[INPUT DATA]
= = = =
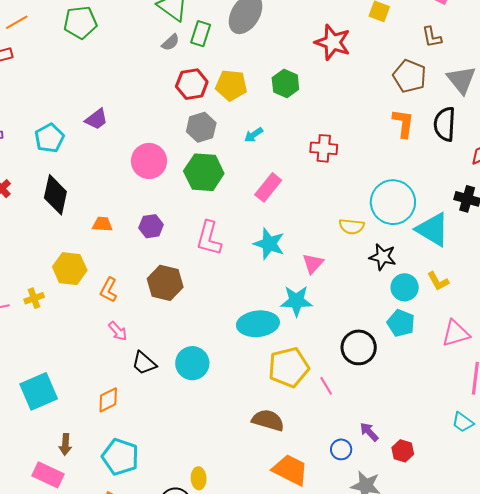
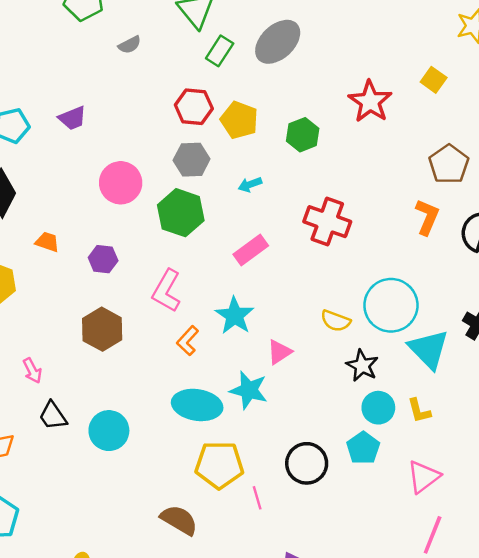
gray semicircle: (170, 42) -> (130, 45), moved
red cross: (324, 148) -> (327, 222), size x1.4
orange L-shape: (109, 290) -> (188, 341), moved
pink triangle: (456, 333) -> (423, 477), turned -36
= = = =
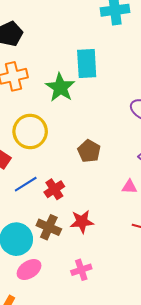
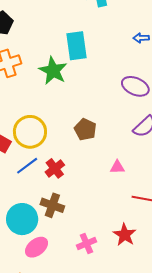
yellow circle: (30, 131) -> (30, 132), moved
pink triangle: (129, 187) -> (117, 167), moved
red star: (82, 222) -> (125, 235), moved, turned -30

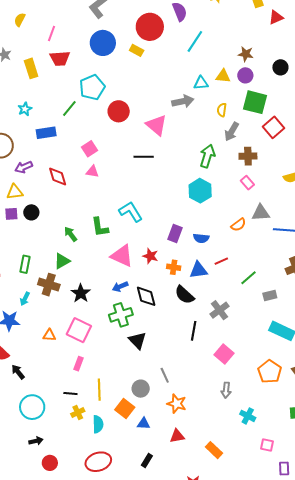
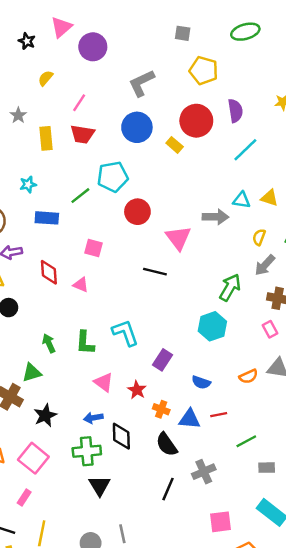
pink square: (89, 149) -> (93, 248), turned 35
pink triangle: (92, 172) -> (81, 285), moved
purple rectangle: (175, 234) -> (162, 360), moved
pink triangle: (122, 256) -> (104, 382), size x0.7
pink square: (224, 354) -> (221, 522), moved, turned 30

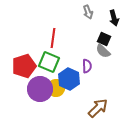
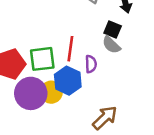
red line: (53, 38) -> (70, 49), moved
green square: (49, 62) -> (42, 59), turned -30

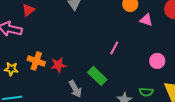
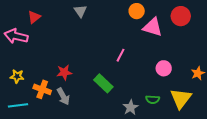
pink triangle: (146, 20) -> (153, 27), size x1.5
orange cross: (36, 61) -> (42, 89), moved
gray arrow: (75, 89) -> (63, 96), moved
= = = =
[PROBLEM STATEMENT]
For this exercise, transcribe exactly the part of the records above that opens with the line containing "pink triangle: (122, 256)" and closes with the one containing "gray arrow: (75, 89) -> (63, 96), moved". Pictures are not part of the copy.

[YOUR RESPONSE]
pink triangle: (122, 256) -> (104, 382), size x0.7
pink square: (224, 354) -> (221, 522), moved, turned 30

red line: (53, 38) -> (70, 49), moved
green square: (49, 62) -> (42, 59), turned -30

pink triangle: (146, 20) -> (153, 27), size x1.5
orange cross: (36, 61) -> (42, 89), moved
gray arrow: (75, 89) -> (63, 96), moved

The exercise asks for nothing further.